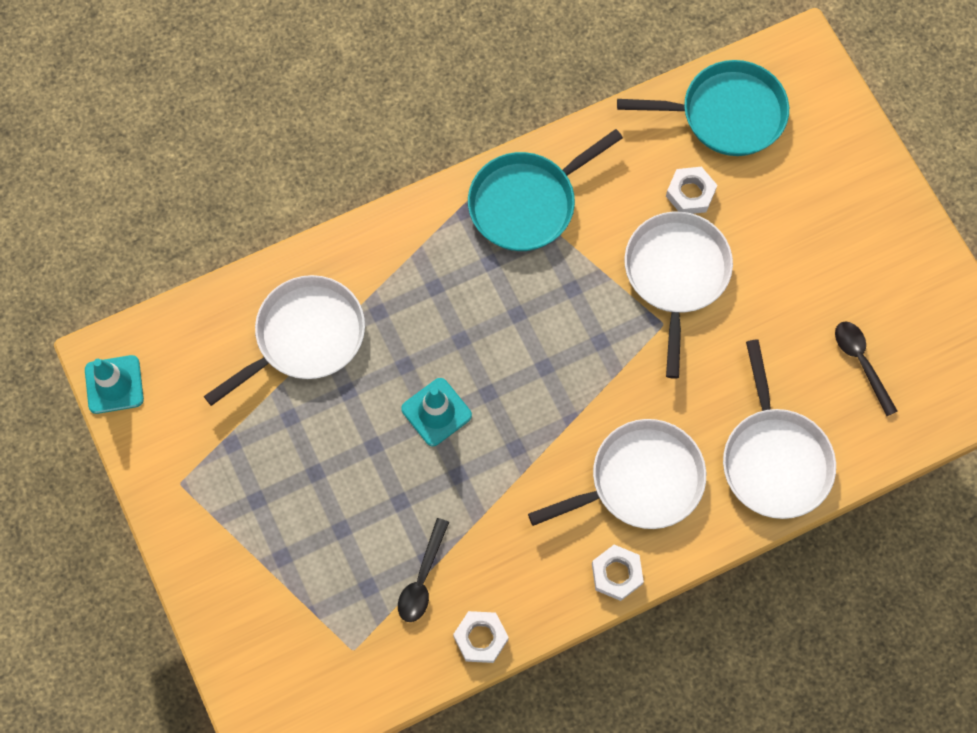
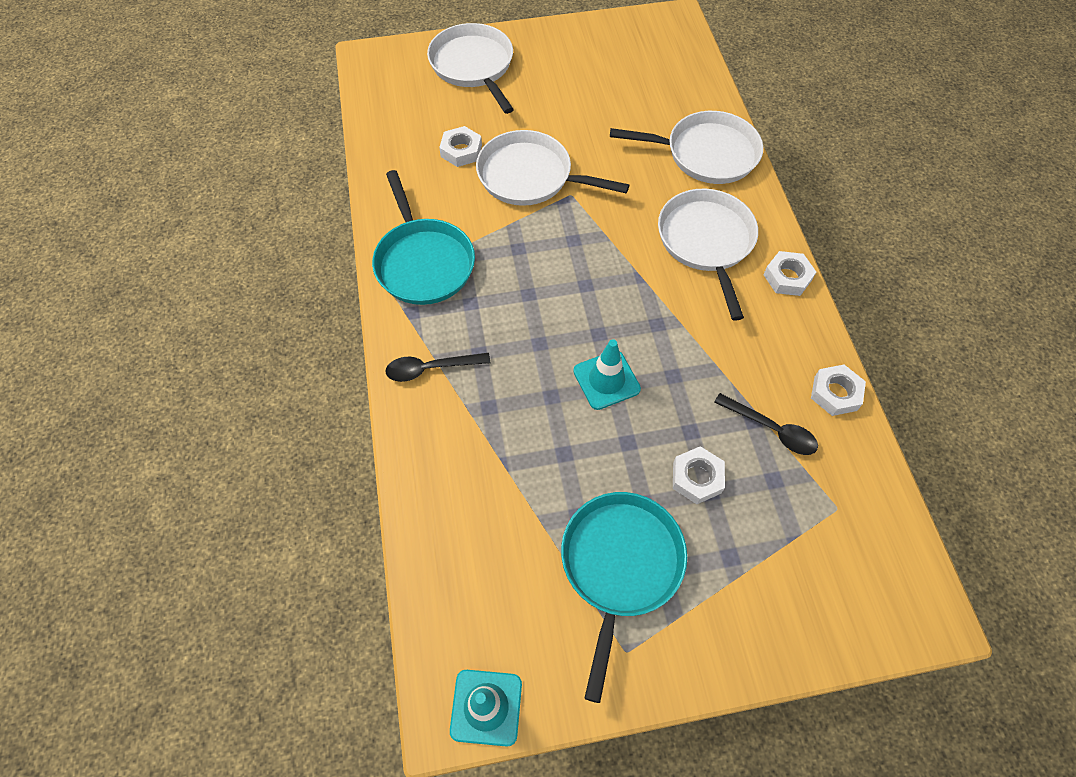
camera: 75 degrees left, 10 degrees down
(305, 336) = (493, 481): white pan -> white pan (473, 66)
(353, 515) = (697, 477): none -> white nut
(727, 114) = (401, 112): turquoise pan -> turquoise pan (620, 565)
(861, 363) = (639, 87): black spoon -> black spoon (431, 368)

The task :: Everything from the line containing "(727, 114) = (401, 112): turquoise" to the end of the listing above must be returned exactly. Both end lines belong in it.

The answer ::
(727, 114) = (401, 112): turquoise pan -> turquoise pan (620, 565)
(861, 363) = (639, 87): black spoon -> black spoon (431, 368)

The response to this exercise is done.